What to do
Every record that follows should be copied exactly. No picture belongs in the copy.
━━━ Information provided ━━━
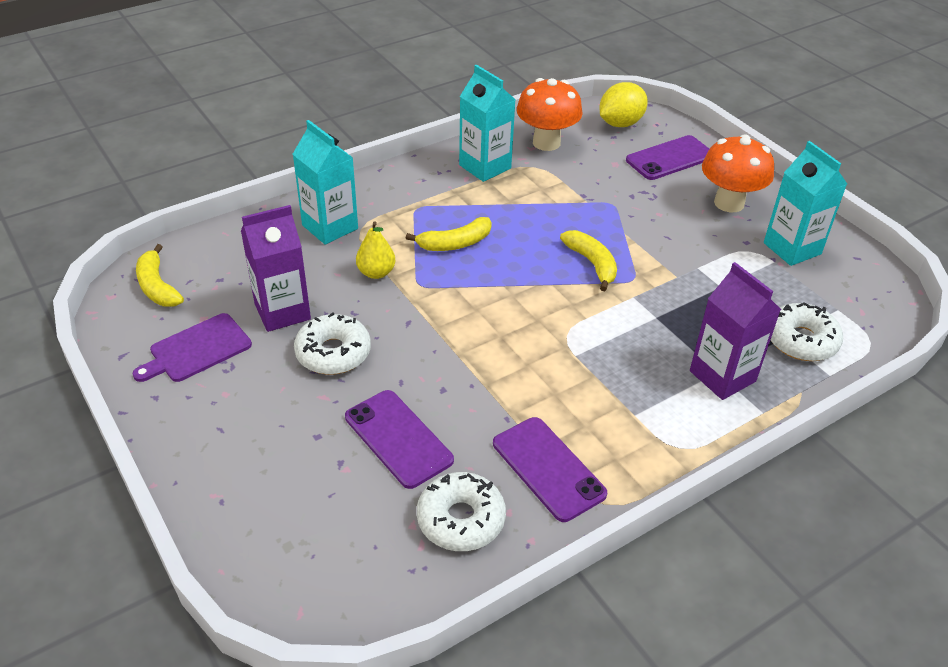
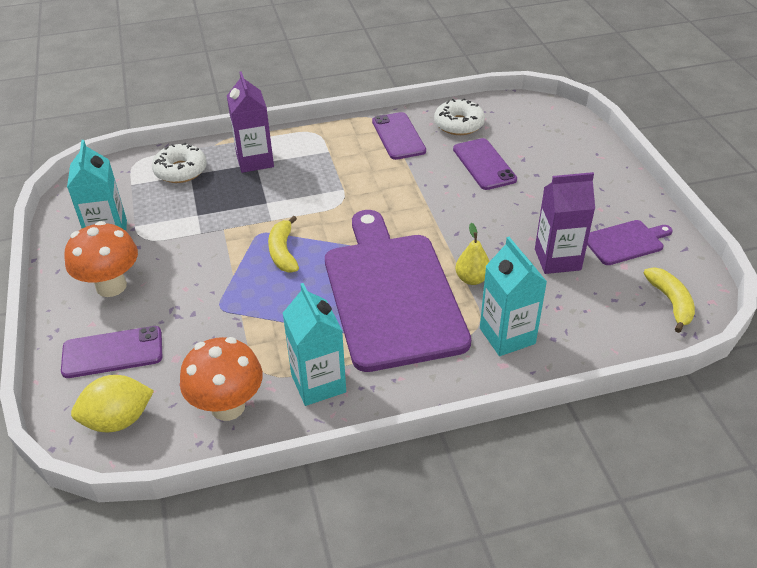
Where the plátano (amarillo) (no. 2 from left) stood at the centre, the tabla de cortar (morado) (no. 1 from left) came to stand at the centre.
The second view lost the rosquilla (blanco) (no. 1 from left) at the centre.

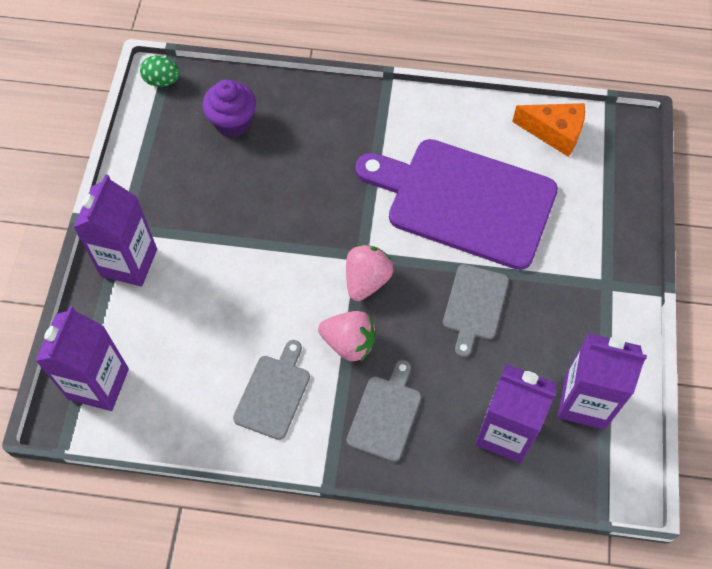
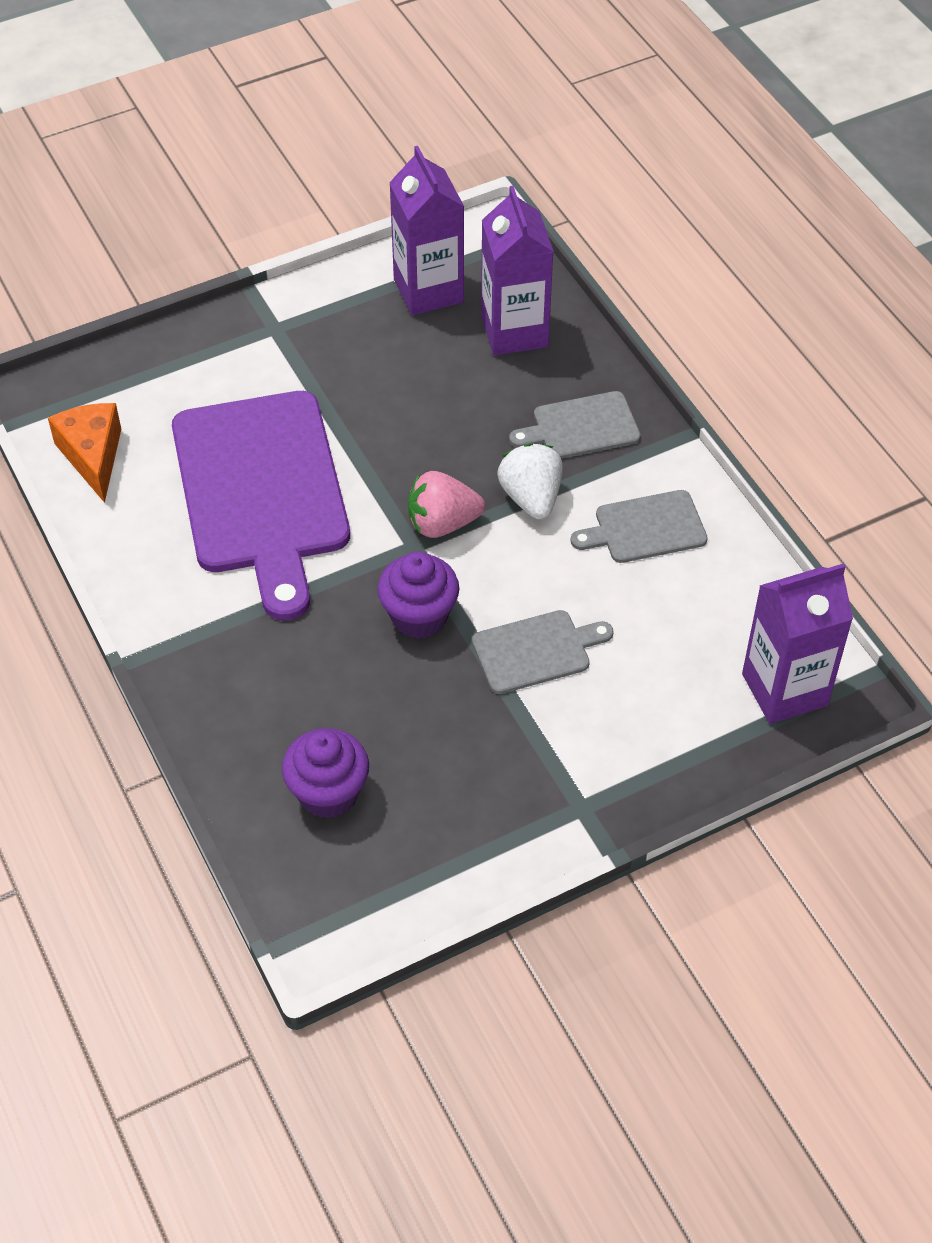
The second view gained the magdalena (morado) (no. 2 from left) at the centre.
The tabla de cortar (gris) (no. 3 from left in the first image) ended up elsewhere, having gone from the middle right to the centre.
What was the fresa (rosa) (no. 1 from left) at the centre turned into the fresa (blanco) at the centre.
The second view lost the cartón de leche (morado) (no. 2 from left) at the middle left.
The second view lost the huevo (verde) at the top left.

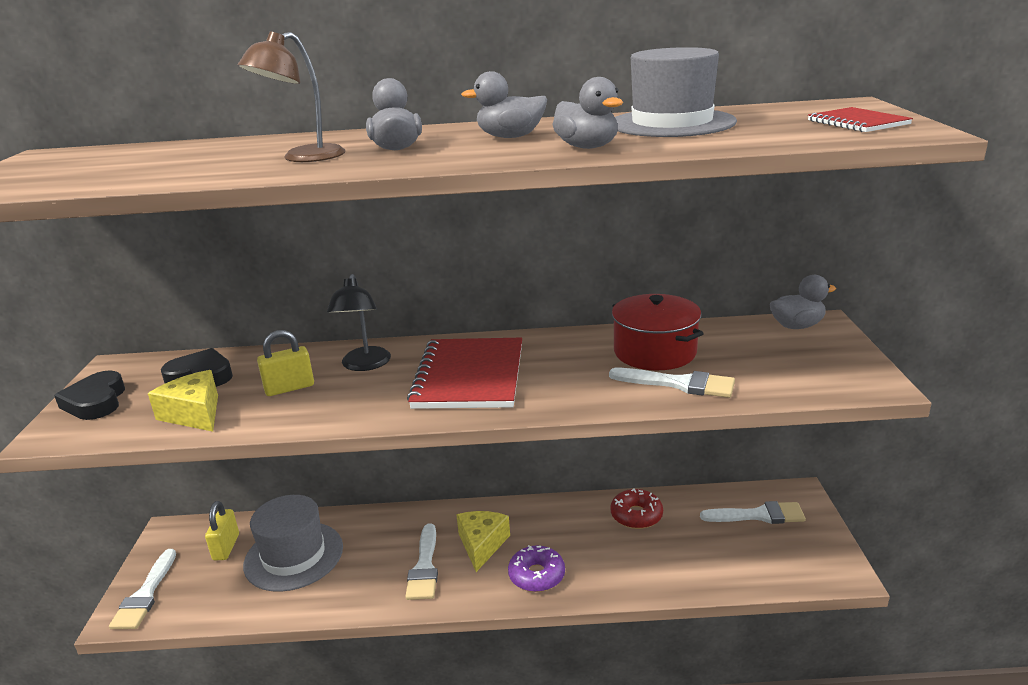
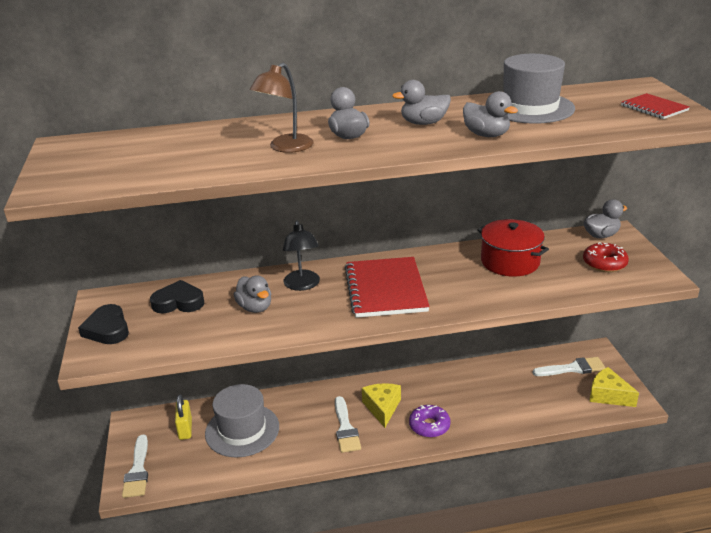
Where the candado (amarillo) (no. 2 from left) stood at the middle left, the pato (gris) (no. 1 from left) came to stand at the centre.
The rosquilla (rojo) ended up elsewhere, having gone from the bottom centre to the middle right.
The queso (amarillo) (no. 1 from left in the first image) ended up elsewhere, having gone from the middle left to the bottom right.
The second view lost the pincel (blanco) (no. 3 from left) at the centre.

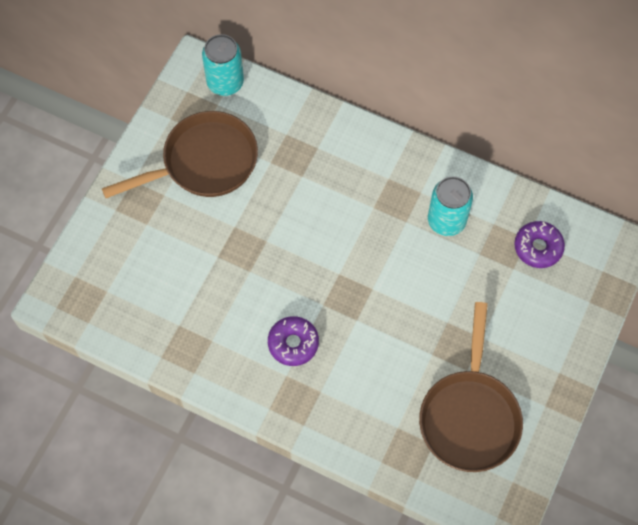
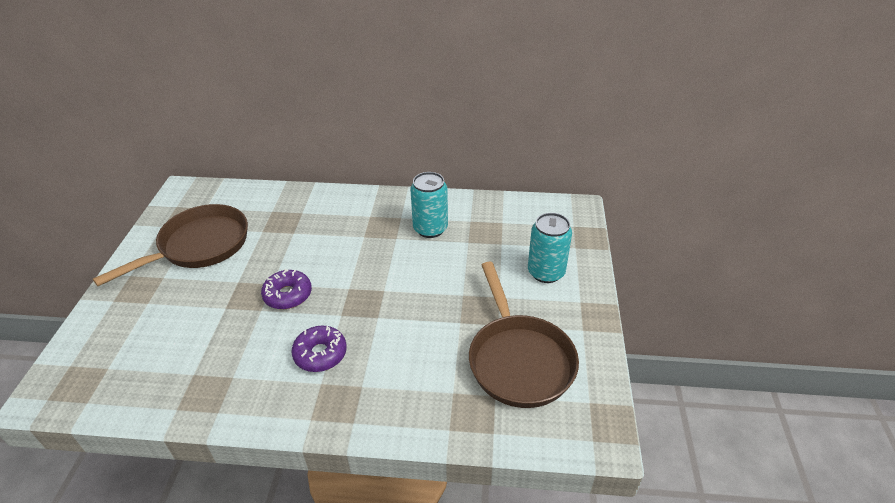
The rosquilla (morado) (no. 2 from left in the first image) ended up elsewhere, having gone from the middle right to the middle left.
The lata (turquesa) (no. 1 from left in the first image) ended up elsewhere, having gone from the top centre to the centre.

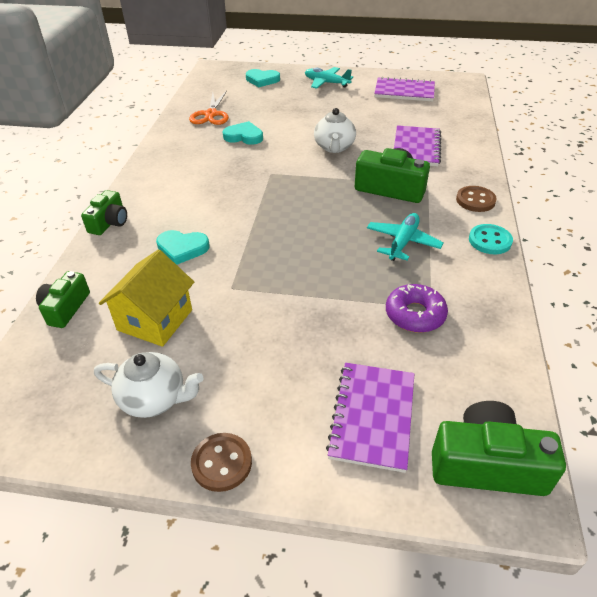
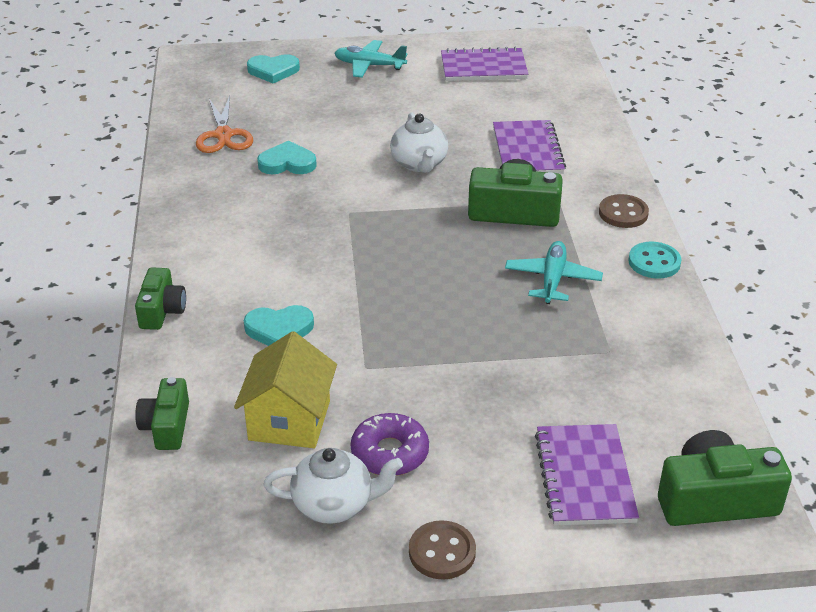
The rosquilla (morado) ended up elsewhere, having gone from the middle right to the bottom centre.

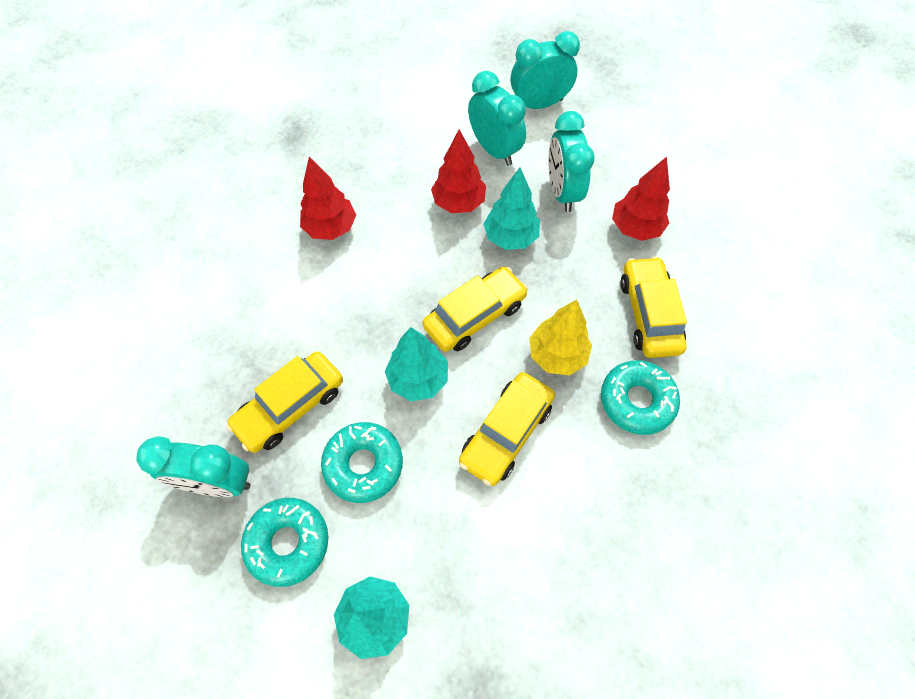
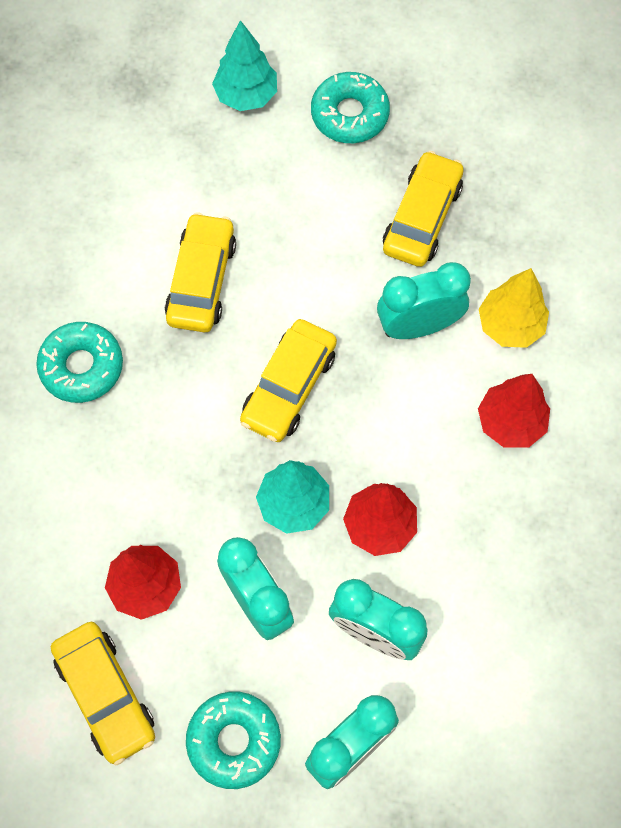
The coche (amarillo) (no. 4 from left in the first image) ended up elsewhere, having gone from the middle right to the bottom left.
The rosquilla (turquesa) (no. 2 from left) ended up elsewhere, having gone from the centre to the bottom centre.
The despertador (turquesa) (no. 1 from left in the first image) ended up elsewhere, having gone from the bottom left to the middle right.
The árbol (amarillo) ended up elsewhere, having gone from the centre to the middle right.
The second view lost the árbol (turquesa) (no. 2 from left) at the centre.

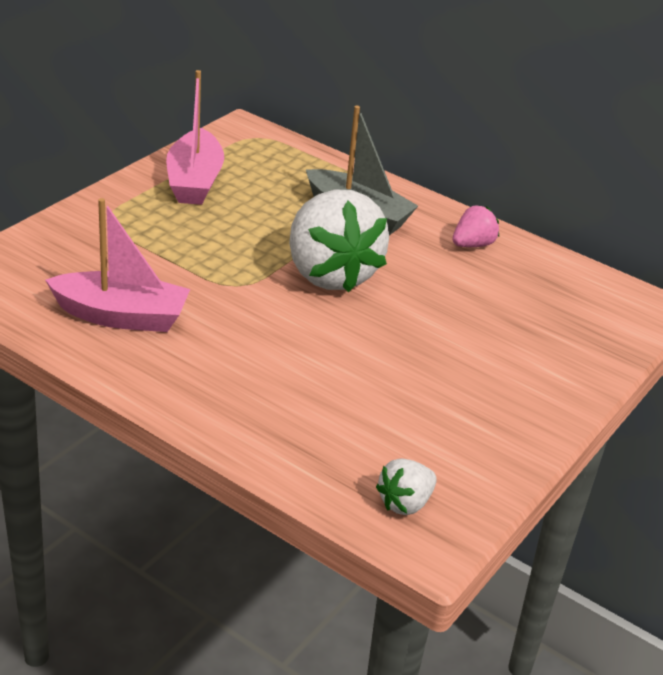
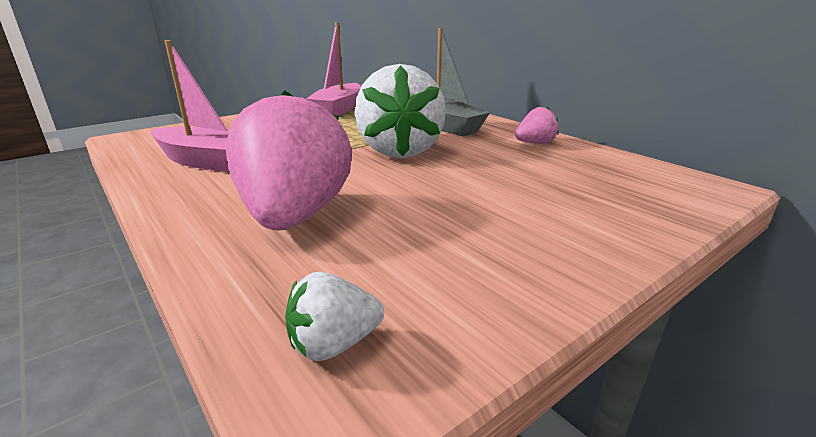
The second view gained the fresa (rosa) (no. 1 from left) at the centre.

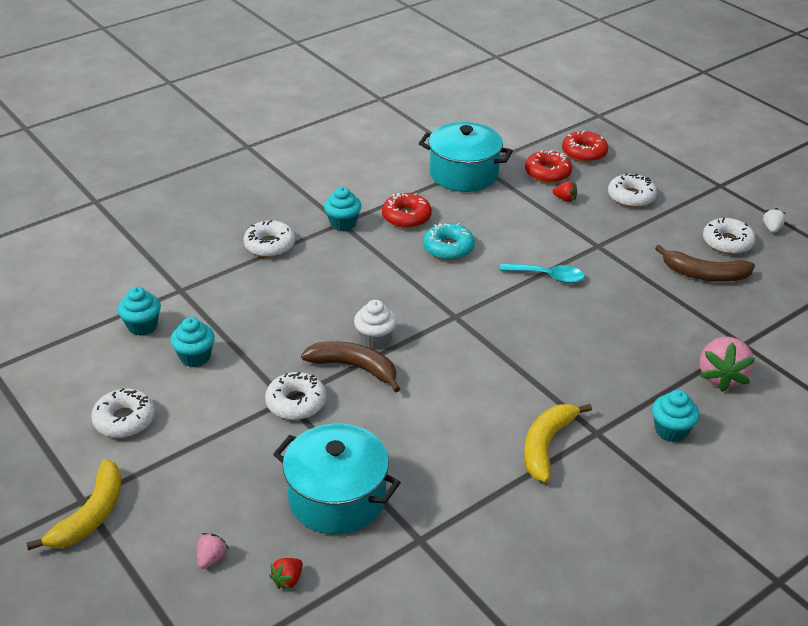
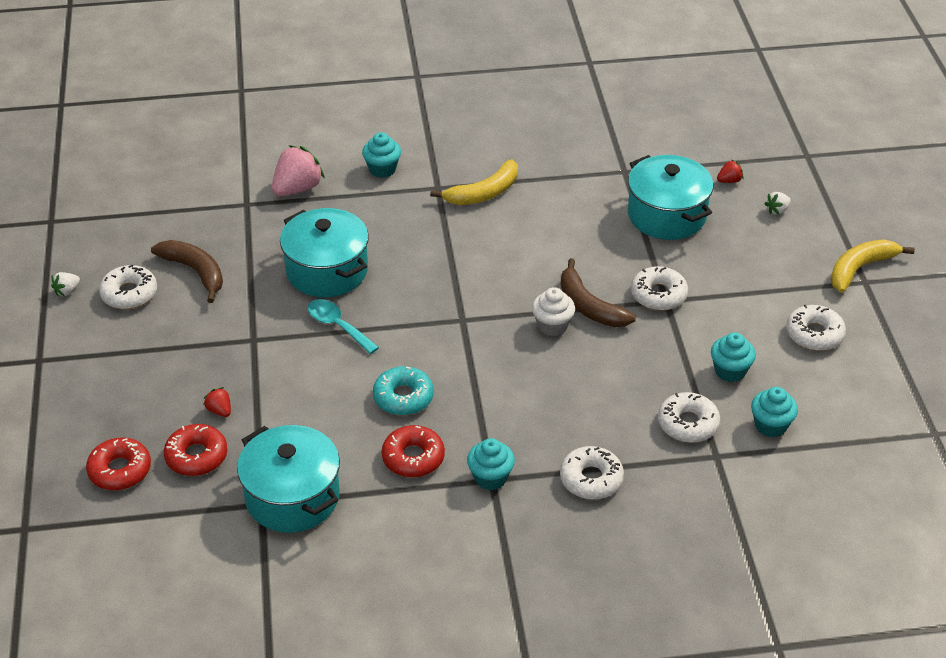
The second view gained the olla (turquesa) (no. 2 from left) at the centre.
The rosquilla (blanco) (no. 4 from left) ended up elsewhere, having gone from the top right to the middle right.
What was the fresa (rosa) (no. 1 from left) at the bottom left turned into the fresa (blanco) (no. 2 from left) at the top right.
━━━
Finished exercise
Where the plátano (amarillo) (no. 2 from left) stood at the centre, the tabla de cortar (morado) (no. 1 from left) came to stand at the centre.
The second view lost the rosquilla (blanco) (no. 1 from left) at the centre.

The second view gained the magdalena (morado) (no. 2 from left) at the centre.
The tabla de cortar (gris) (no. 3 from left in the first image) ended up elsewhere, having gone from the middle right to the centre.
What was the fresa (rosa) (no. 1 from left) at the centre turned into the fresa (blanco) at the centre.
The second view lost the cartón de leche (morado) (no. 2 from left) at the middle left.
The second view lost the huevo (verde) at the top left.

Where the candado (amarillo) (no. 2 from left) stood at the middle left, the pato (gris) (no. 1 from left) came to stand at the centre.
The rosquilla (rojo) ended up elsewhere, having gone from the bottom centre to the middle right.
The queso (amarillo) (no. 1 from left in the first image) ended up elsewhere, having gone from the middle left to the bottom right.
The second view lost the pincel (blanco) (no. 3 from left) at the centre.

The rosquilla (morado) (no. 2 from left in the first image) ended up elsewhere, having gone from the middle right to the middle left.
The lata (turquesa) (no. 1 from left in the first image) ended up elsewhere, having gone from the top centre to the centre.

The rosquilla (morado) ended up elsewhere, having gone from the middle right to the bottom centre.

The coche (amarillo) (no. 4 from left in the first image) ended up elsewhere, having gone from the middle right to the bottom left.
The rosquilla (turquesa) (no. 2 from left) ended up elsewhere, having gone from the centre to the bottom centre.
The despertador (turquesa) (no. 1 from left in the first image) ended up elsewhere, having gone from the bottom left to the middle right.
The árbol (amarillo) ended up elsewhere, having gone from the centre to the middle right.
The second view lost the árbol (turquesa) (no. 2 from left) at the centre.

The second view gained the fresa (rosa) (no. 1 from left) at the centre.

The second view gained the olla (turquesa) (no. 2 from left) at the centre.
The rosquilla (blanco) (no. 4 from left) ended up elsewhere, having gone from the top right to the middle right.
What was the fresa (rosa) (no. 1 from left) at the bottom left turned into the fresa (blanco) (no. 2 from left) at the top right.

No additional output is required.